§ What to produce:
Copy all lines below that use the word "degrees".

§ Entries provided:
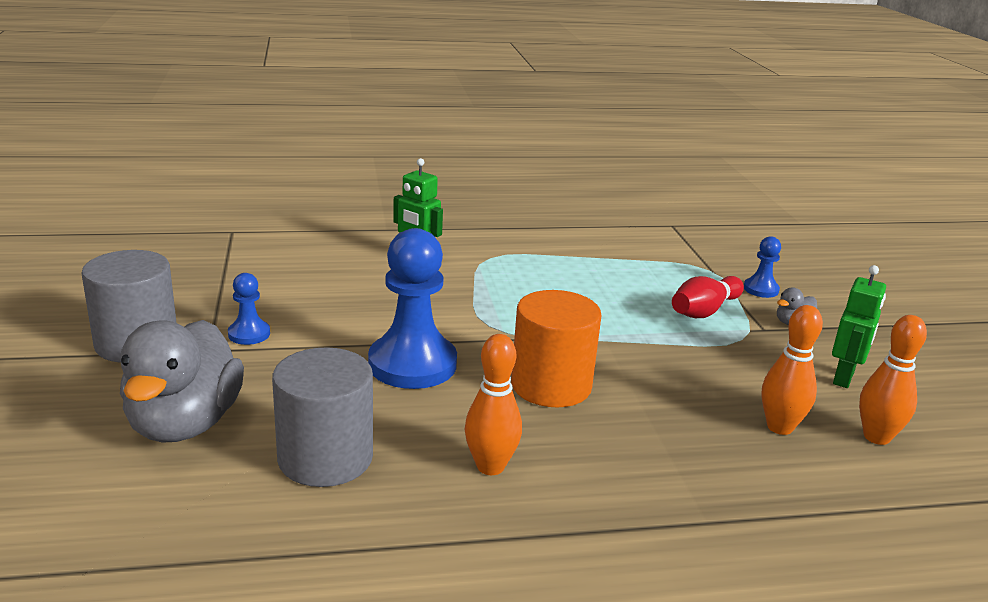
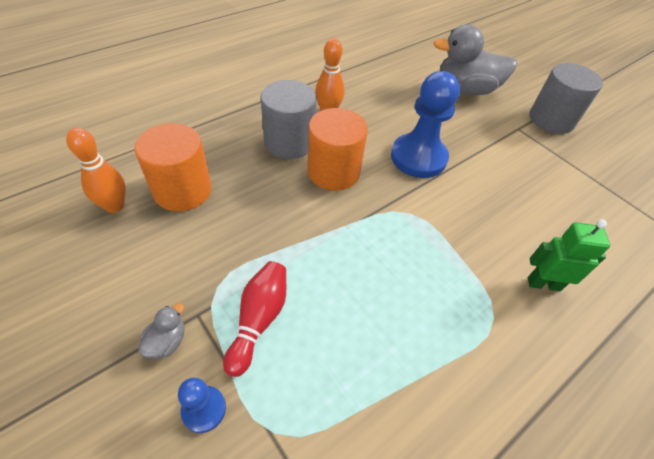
camera: 150 degrees right, 25 degrees up
(185, 423) = (465, 90): grey duck -> grey duck turned 60 degrees counterclockwise
(249, 334) = (519, 145): blue pawn -> none
(325, 458) = (396, 94): grey cylinder -> grey cylinder (289, 142)
(779, 427) = (182, 190): orange bowling pin -> orange cylinder
(844, 378) = (126, 266): green robot -> none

§ Written answer:
camera: 150 degrees right, 25 degrees up
(185, 423) = (465, 90): grey duck -> grey duck turned 60 degrees counterclockwise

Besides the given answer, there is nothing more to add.